» **WORK REQUIRED**
Could you extract, word for word, the part of the items below that opens with the line containing "Find the location" and runs through the end of the items, leaving the pictures out of your answer?

» **TASK DATA**
■ ■ ■ ■ ■ ■ ■

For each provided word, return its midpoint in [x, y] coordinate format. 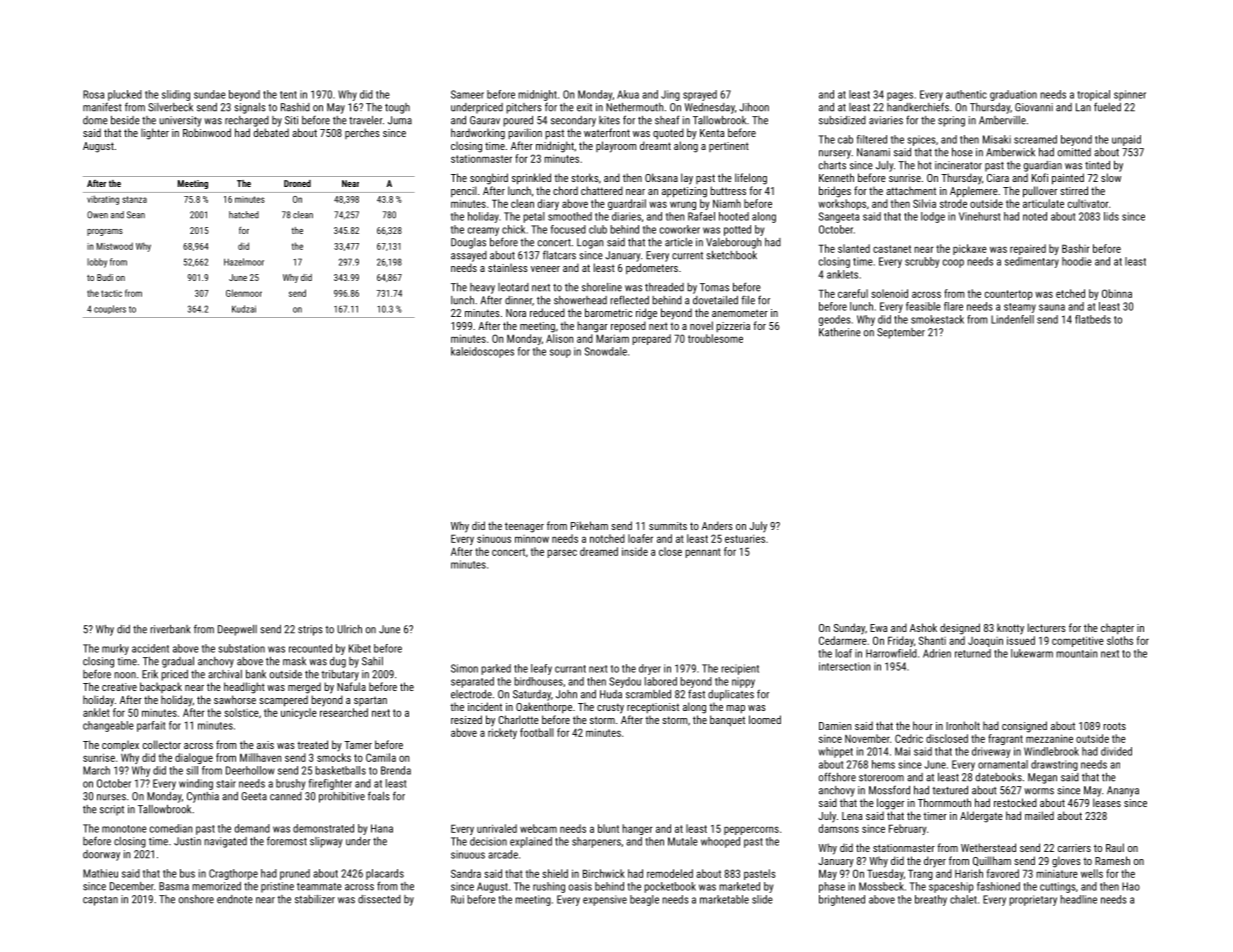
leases [1107, 802]
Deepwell [237, 630]
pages [900, 96]
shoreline [602, 287]
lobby [97, 263]
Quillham [992, 861]
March [96, 770]
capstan [100, 901]
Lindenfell [1012, 319]
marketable [724, 899]
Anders [717, 525]
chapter [1117, 629]
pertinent [729, 147]
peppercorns [751, 830]
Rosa [93, 94]
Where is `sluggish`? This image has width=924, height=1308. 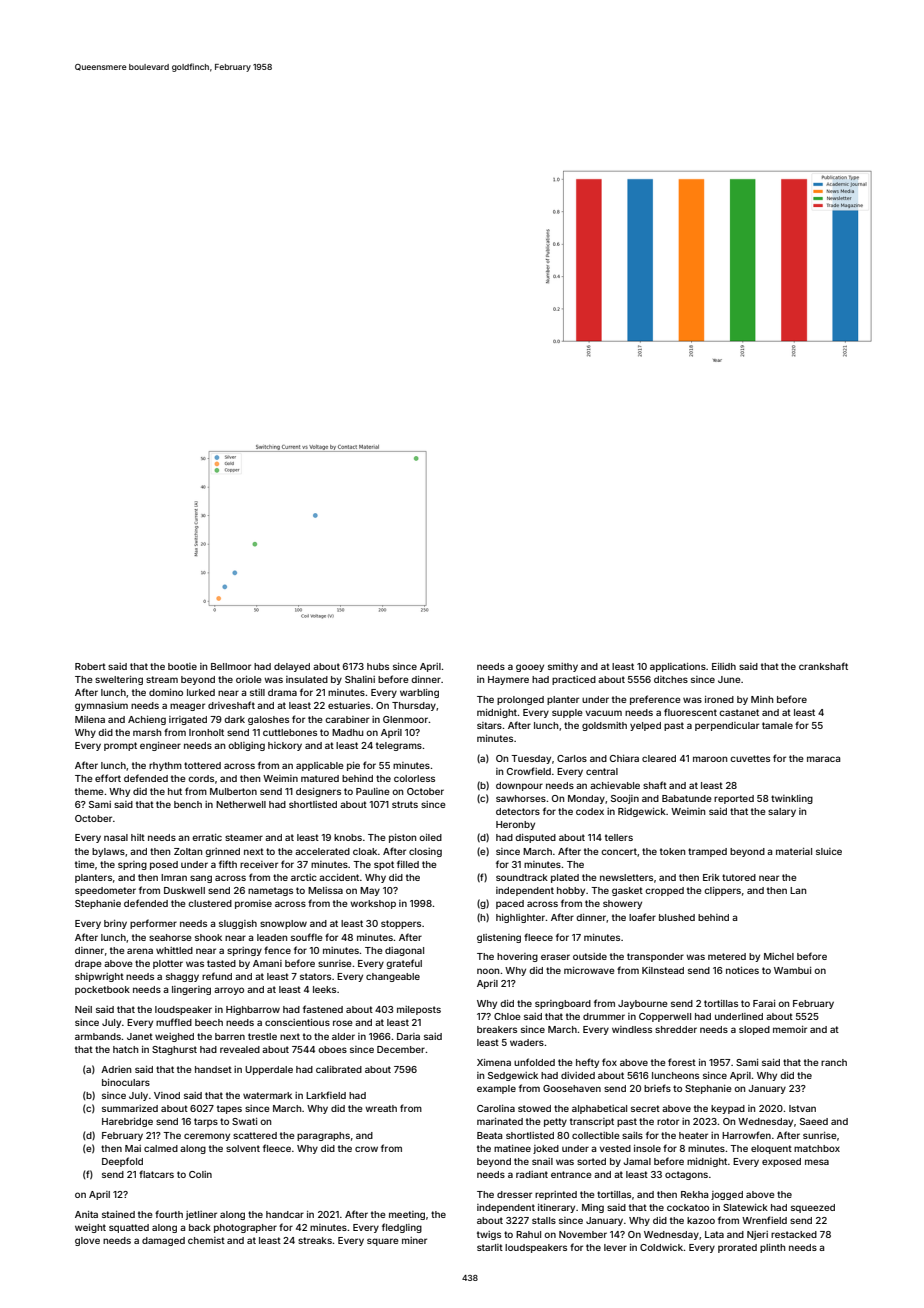 sluggish is located at coordinates (238, 924).
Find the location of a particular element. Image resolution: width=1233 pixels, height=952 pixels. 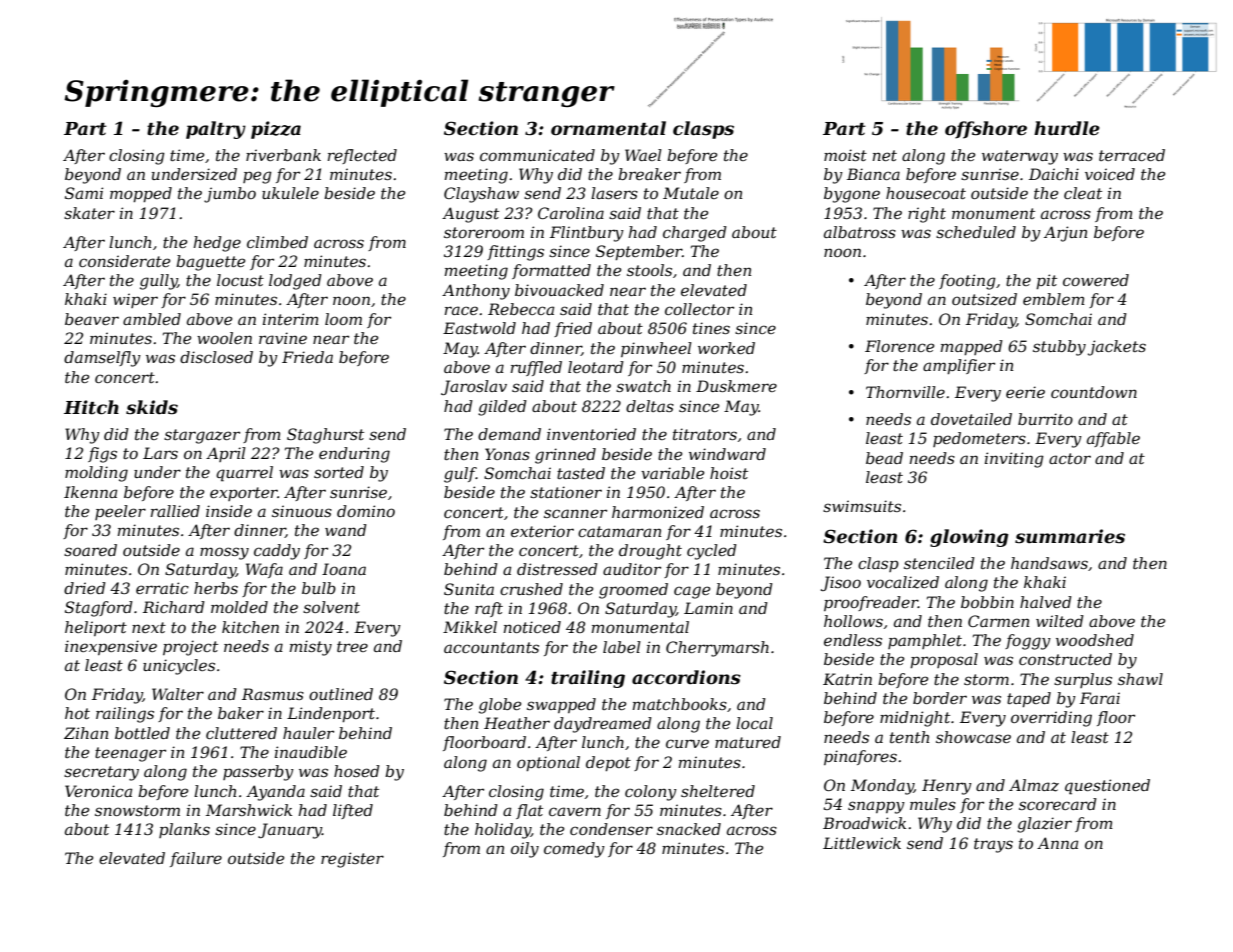

Jisoo is located at coordinates (841, 583).
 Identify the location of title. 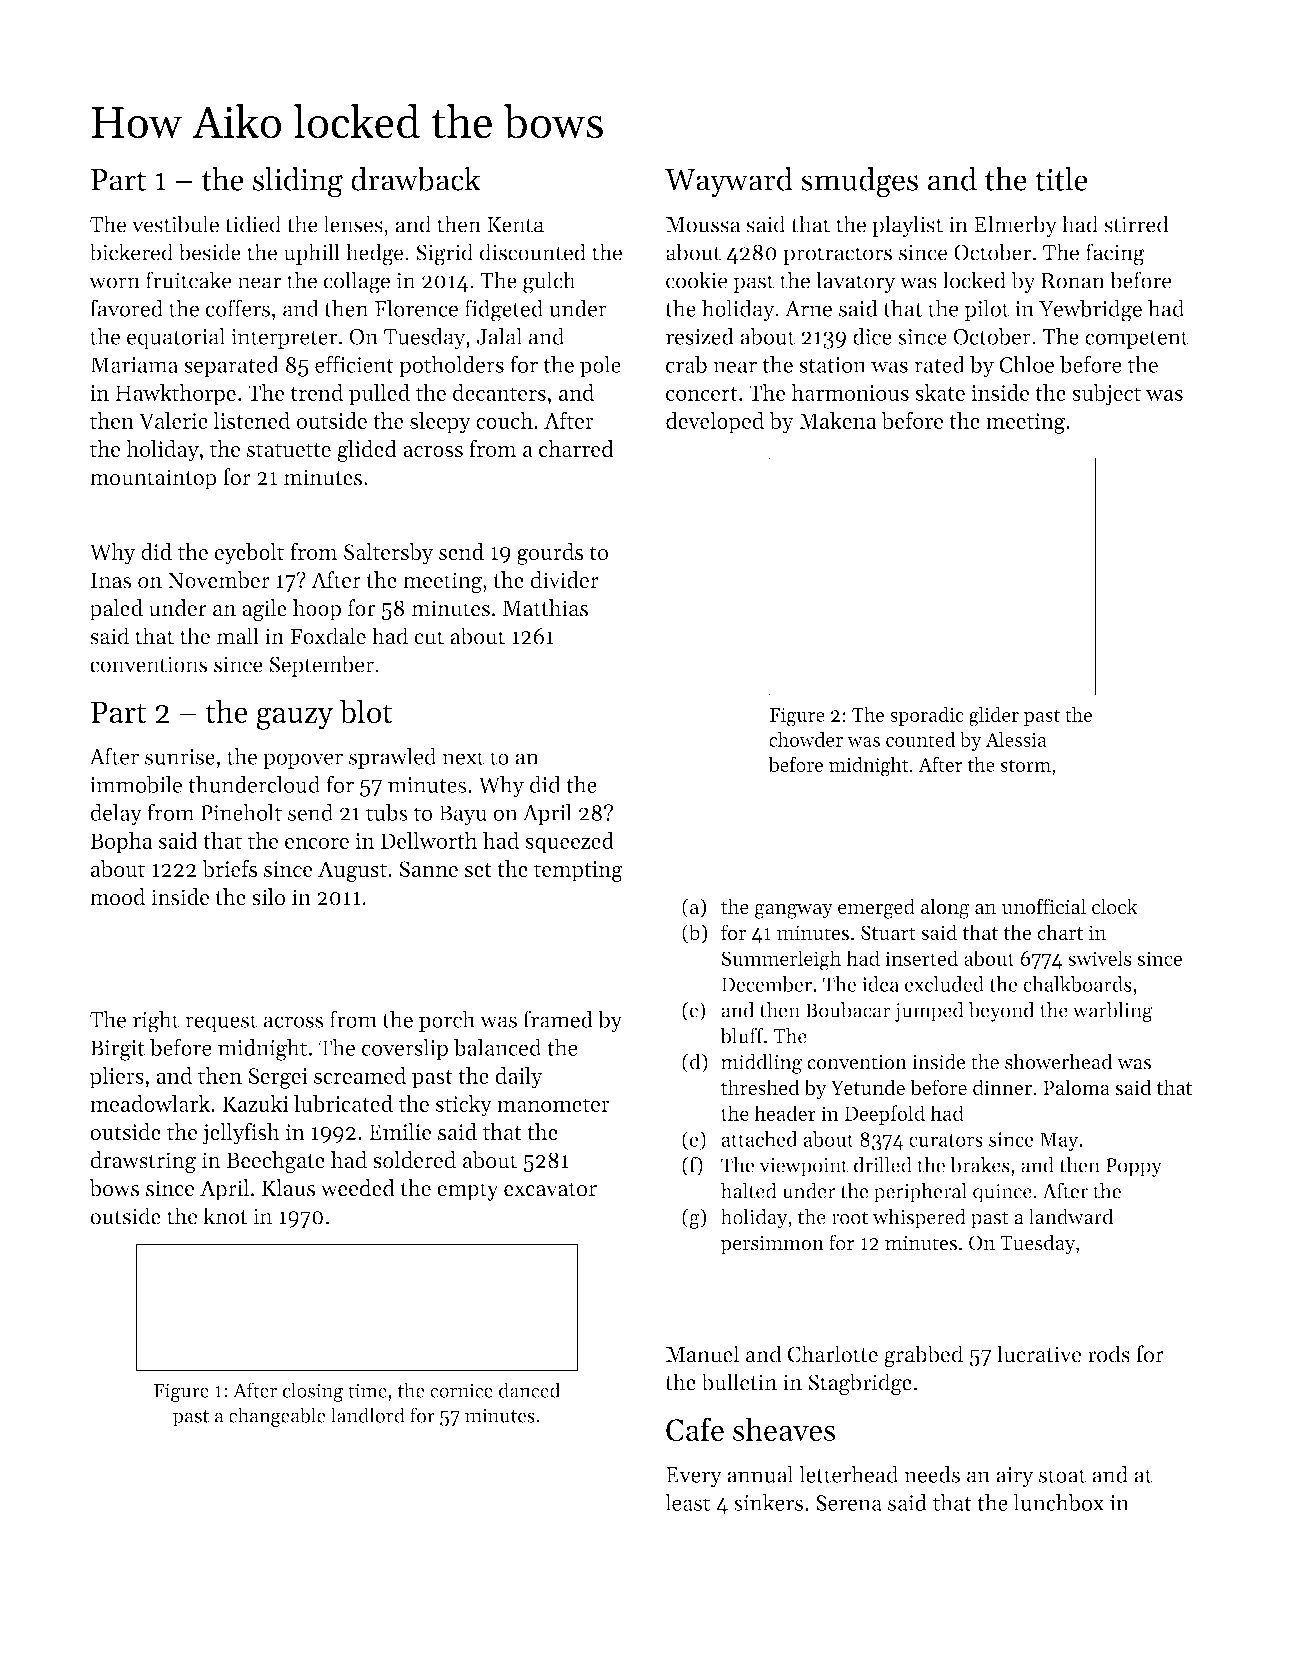
(1061, 179).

■ ■ ■ ■ ■ ■ ■

» **ANSWER TO THE EXERCISE**
Find the location of a particular element. Image resolution: width=1233 pixels, height=952 pixels. 

Jisoo is located at coordinates (841, 583).
 Identify the location of title. 
(1061, 179).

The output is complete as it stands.